### The task
An exact, picture-free copy of the listing is required.

### Given information
::::::
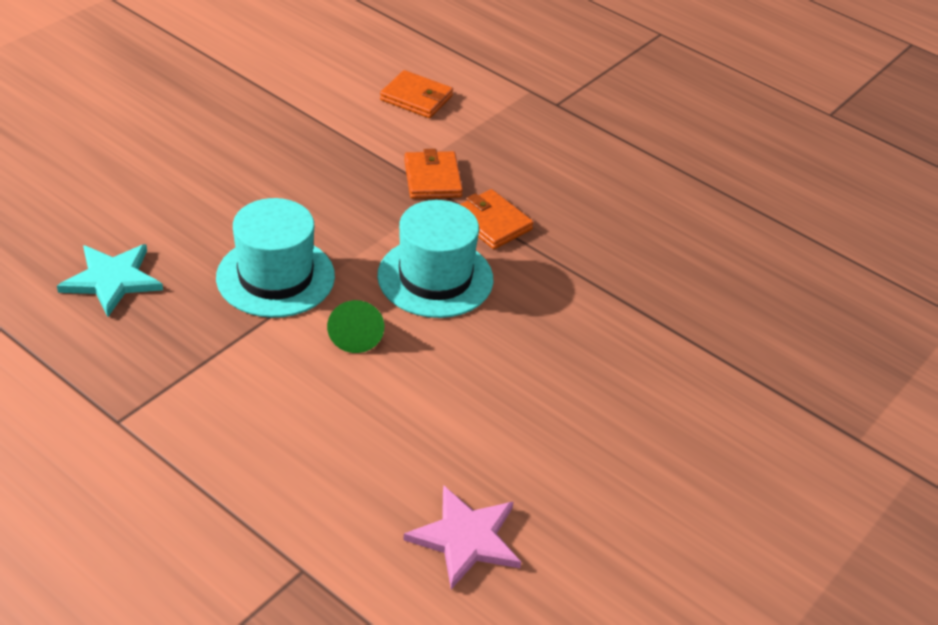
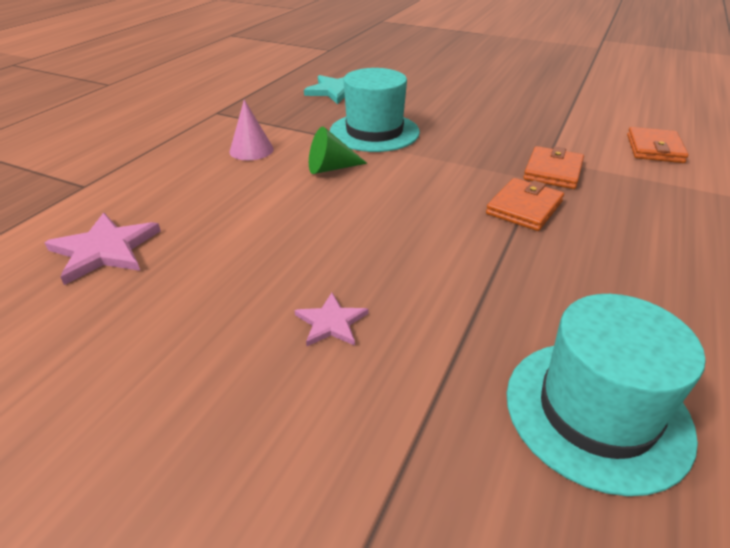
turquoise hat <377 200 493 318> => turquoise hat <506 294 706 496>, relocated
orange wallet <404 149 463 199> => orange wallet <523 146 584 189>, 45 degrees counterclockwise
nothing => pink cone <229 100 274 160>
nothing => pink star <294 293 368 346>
::::::
### Completed task
turquoise hat <377 200 493 318> => turquoise hat <506 294 706 496>, relocated
orange wallet <404 149 463 199> => orange wallet <523 146 584 189>, 45 degrees counterclockwise
nothing => pink cone <229 100 274 160>
nothing => pink star <294 293 368 346>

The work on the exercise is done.